● **Directions**:
Using the records below, copy exactly the part that opens with the line holding "JOY2: PS2 -> HW-504" and closes with the line holding "JOY2 pin VRY: D21 -> VN", minus the pictures.

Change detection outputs
--- START ---

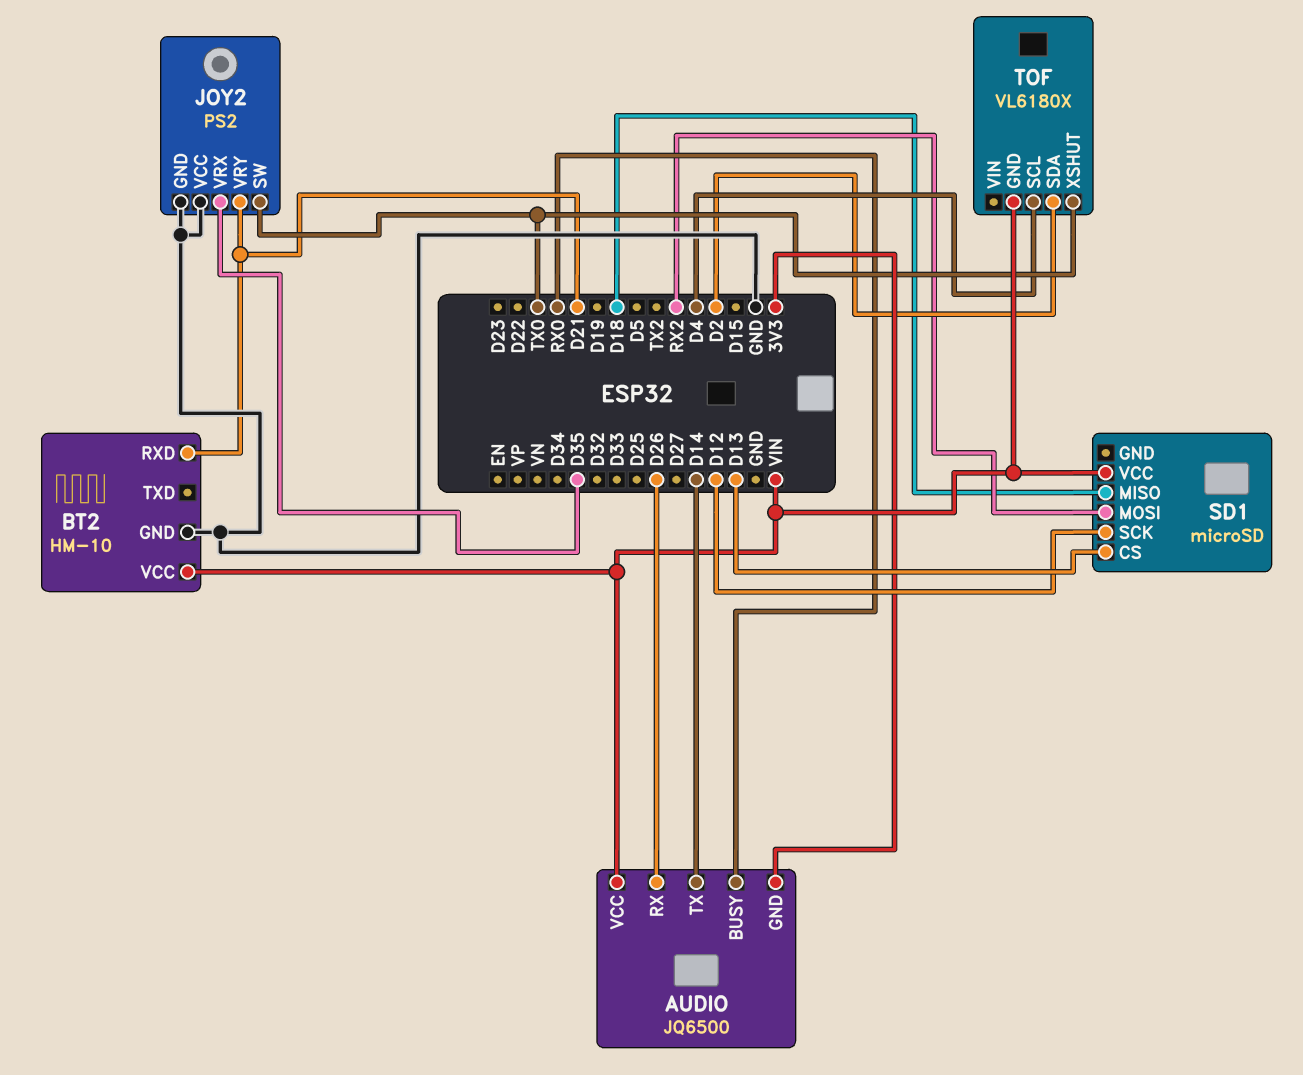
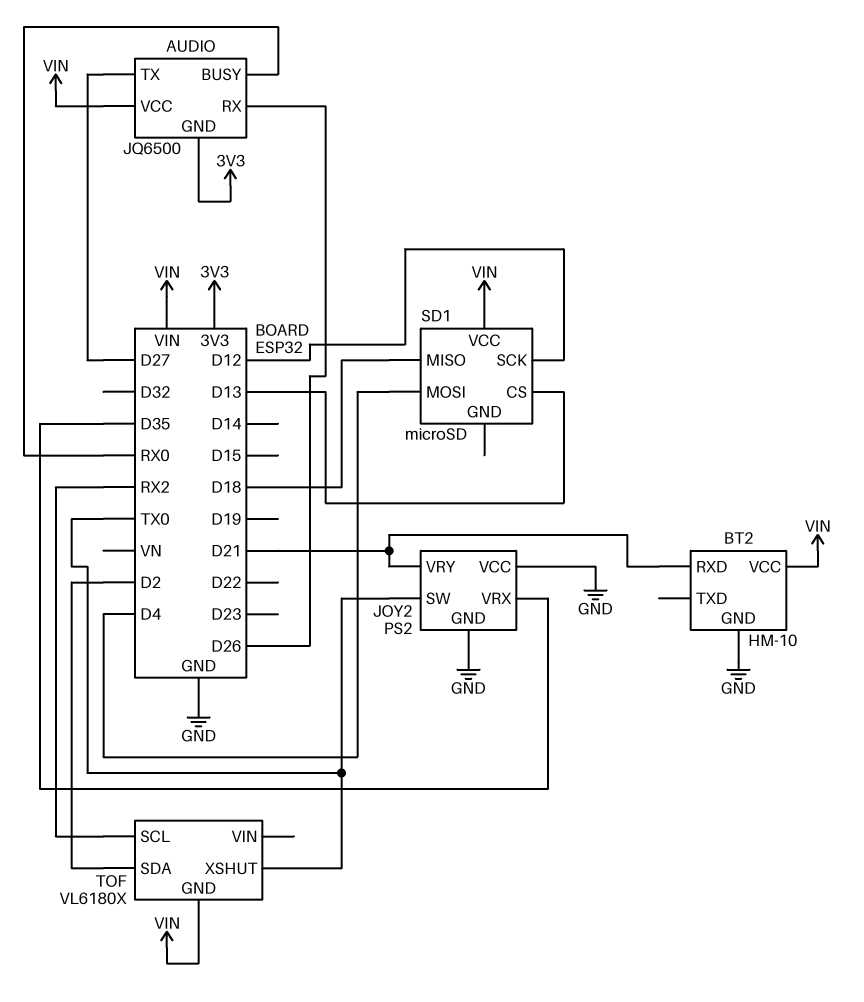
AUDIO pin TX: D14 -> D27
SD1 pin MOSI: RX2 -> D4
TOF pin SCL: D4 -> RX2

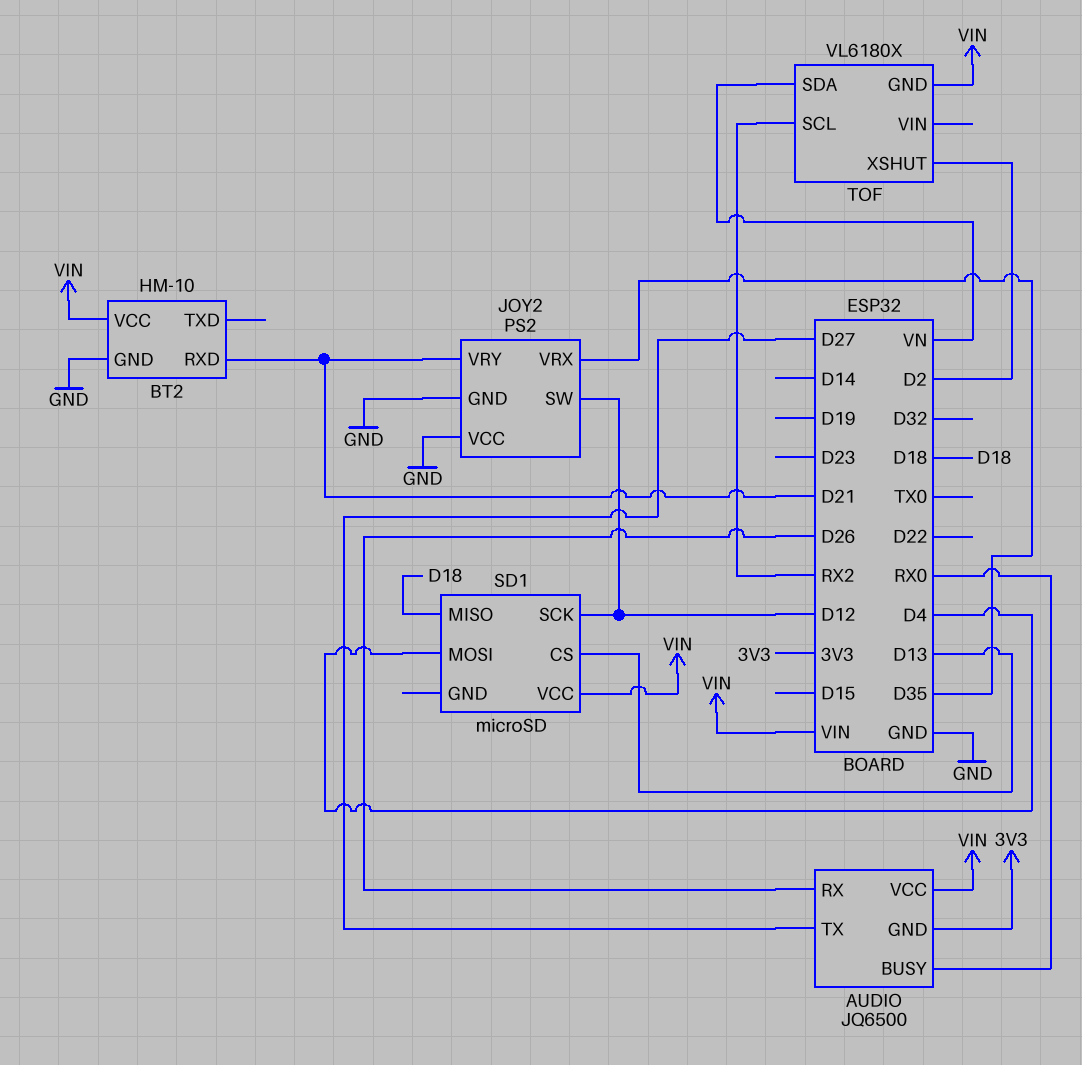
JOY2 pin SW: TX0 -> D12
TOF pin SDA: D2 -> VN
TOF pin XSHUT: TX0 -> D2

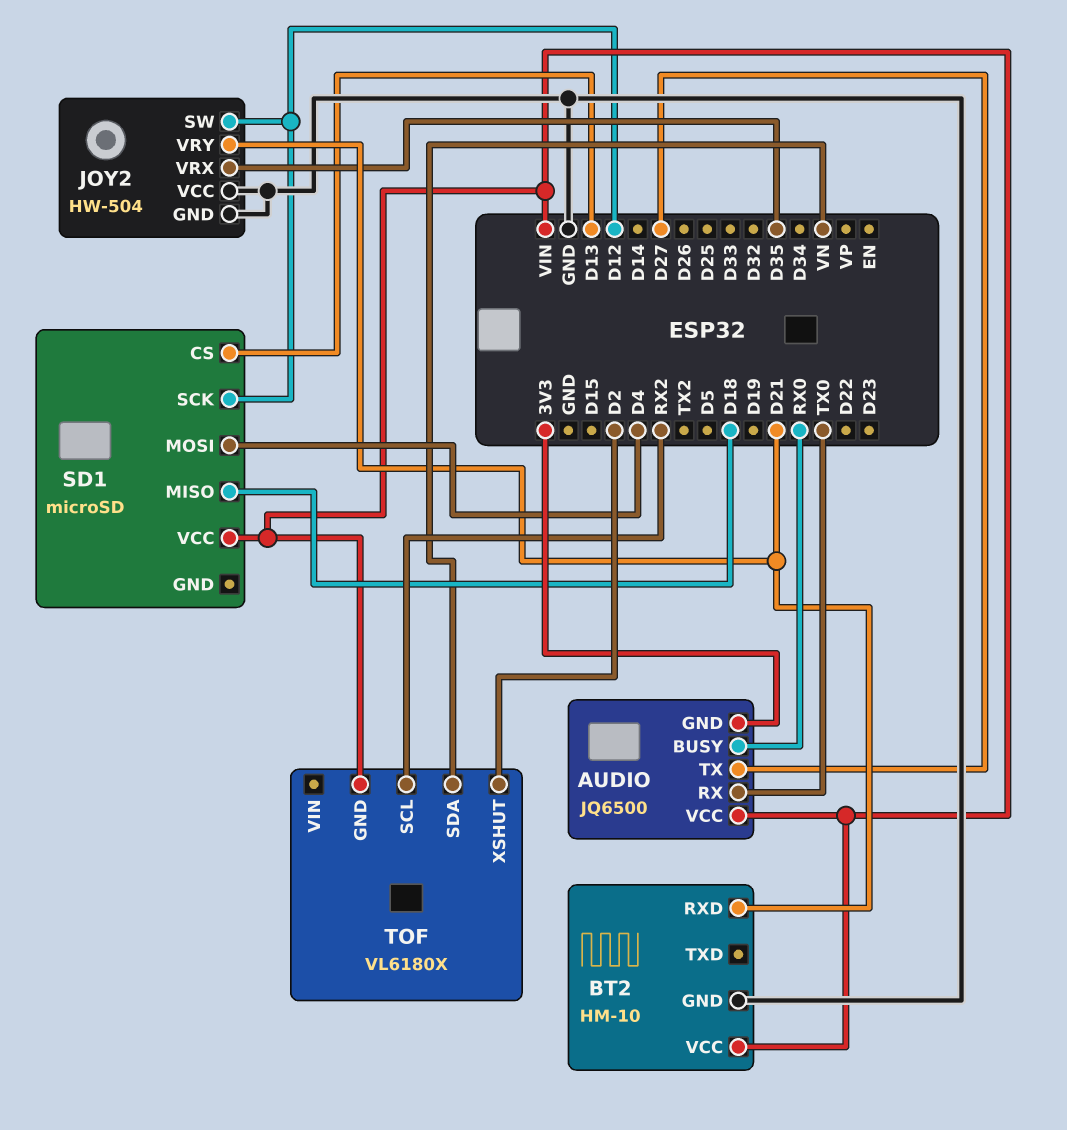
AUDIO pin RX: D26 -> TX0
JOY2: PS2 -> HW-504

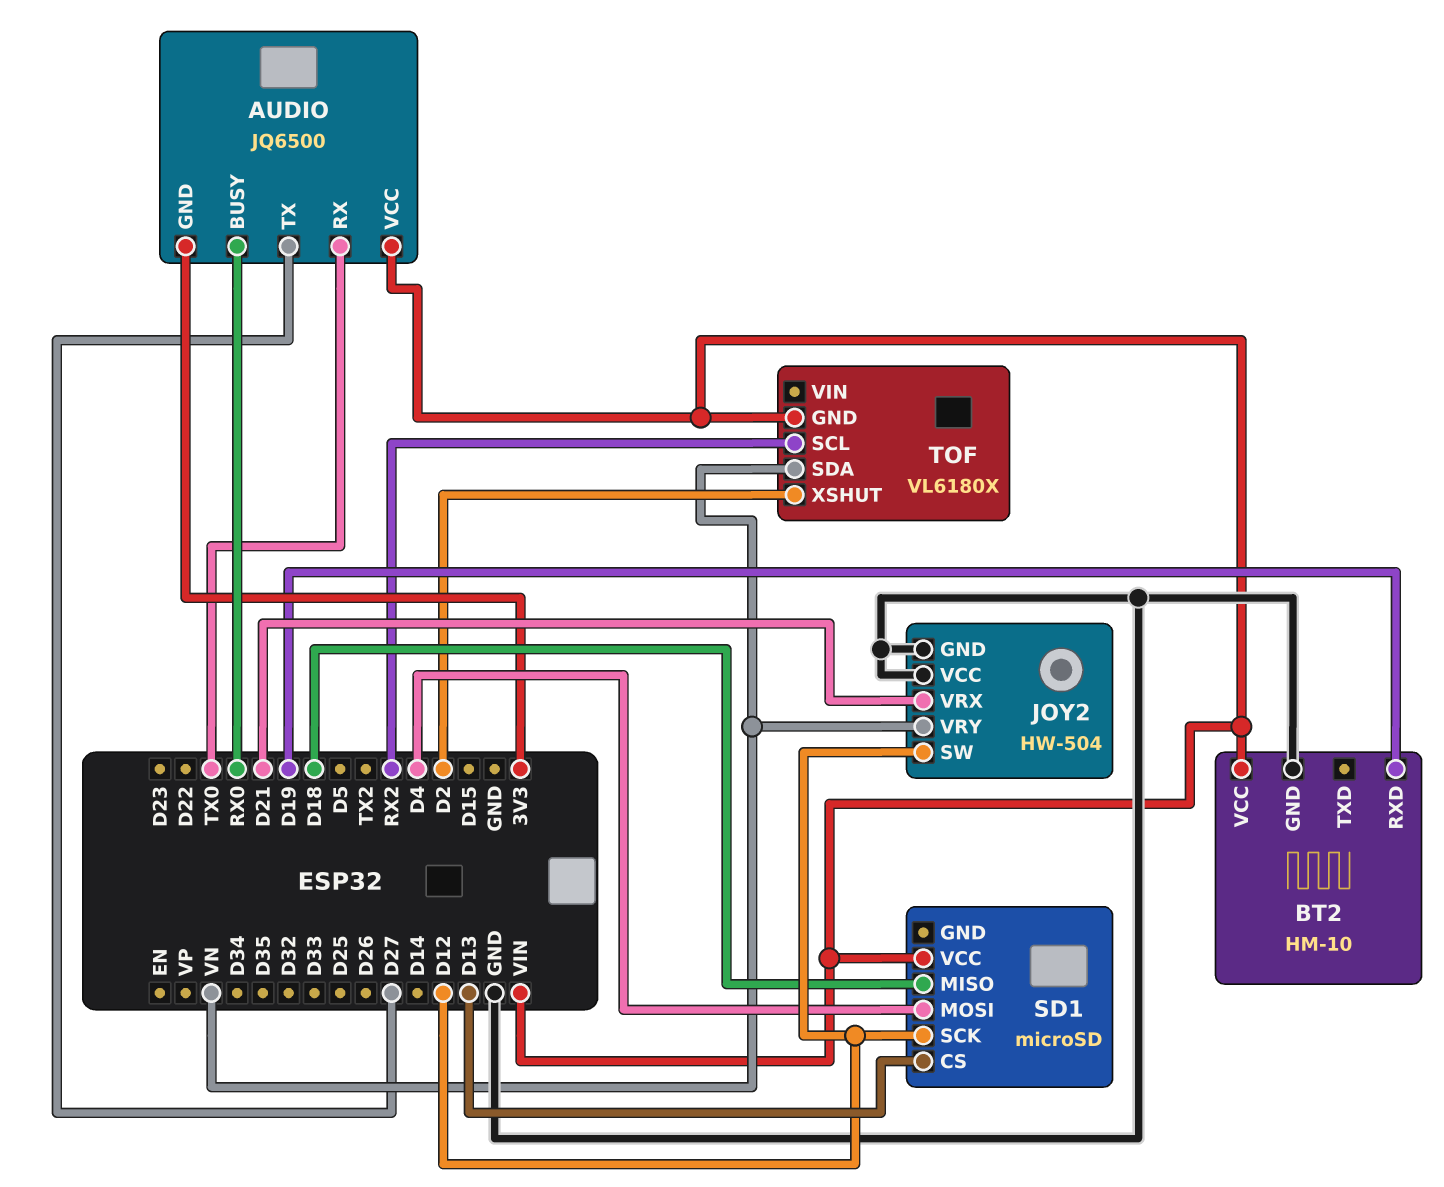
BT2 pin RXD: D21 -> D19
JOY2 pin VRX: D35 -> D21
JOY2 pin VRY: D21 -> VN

--- END ---
--- START ---

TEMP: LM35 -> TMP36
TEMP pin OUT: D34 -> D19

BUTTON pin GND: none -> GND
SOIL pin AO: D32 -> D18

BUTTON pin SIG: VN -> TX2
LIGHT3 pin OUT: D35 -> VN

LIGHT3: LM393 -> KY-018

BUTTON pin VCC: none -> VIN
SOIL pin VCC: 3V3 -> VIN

--- END ---

● **Result of the exercise**:
JOY2: PS2 -> HW-504

BT2 pin RXD: D21 -> D19
JOY2 pin VRX: D35 -> D21
JOY2 pin VRY: D21 -> VN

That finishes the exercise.